What you should do »
Would you copy the listing below exactly, keeping the pictures out?

Data »
▽

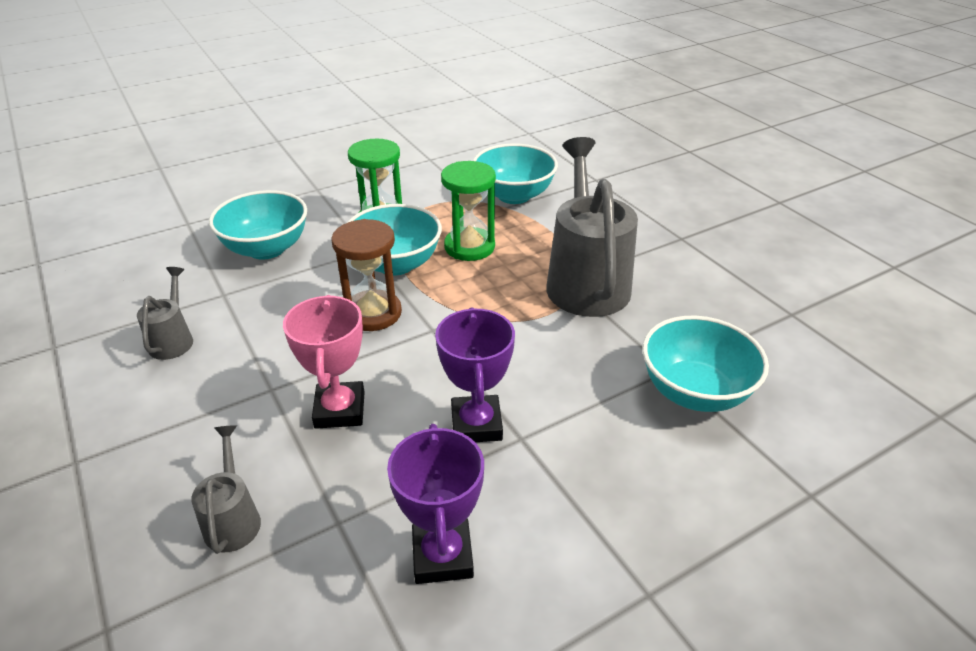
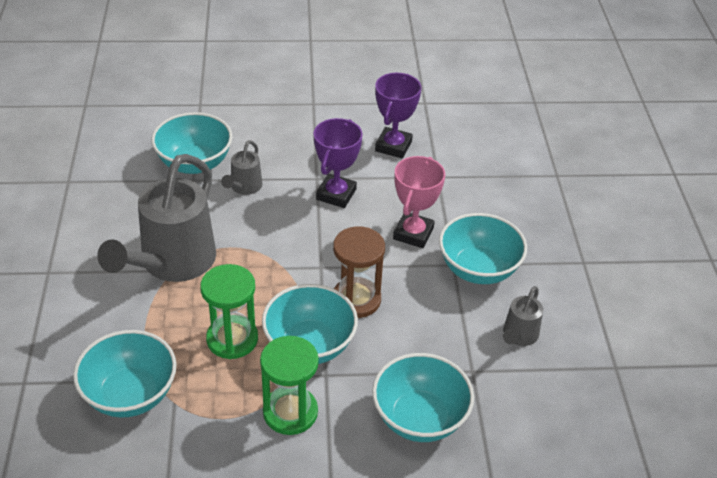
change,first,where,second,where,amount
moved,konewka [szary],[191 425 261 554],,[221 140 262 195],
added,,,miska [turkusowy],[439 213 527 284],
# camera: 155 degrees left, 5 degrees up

△

Reply »
change,first,where,second,where,amount
moved,konewka [szary],[191 425 261 554],,[221 140 262 195],
added,,,miska [turkusowy],[439 213 527 284],
# camera: 155 degrees left, 5 degrees up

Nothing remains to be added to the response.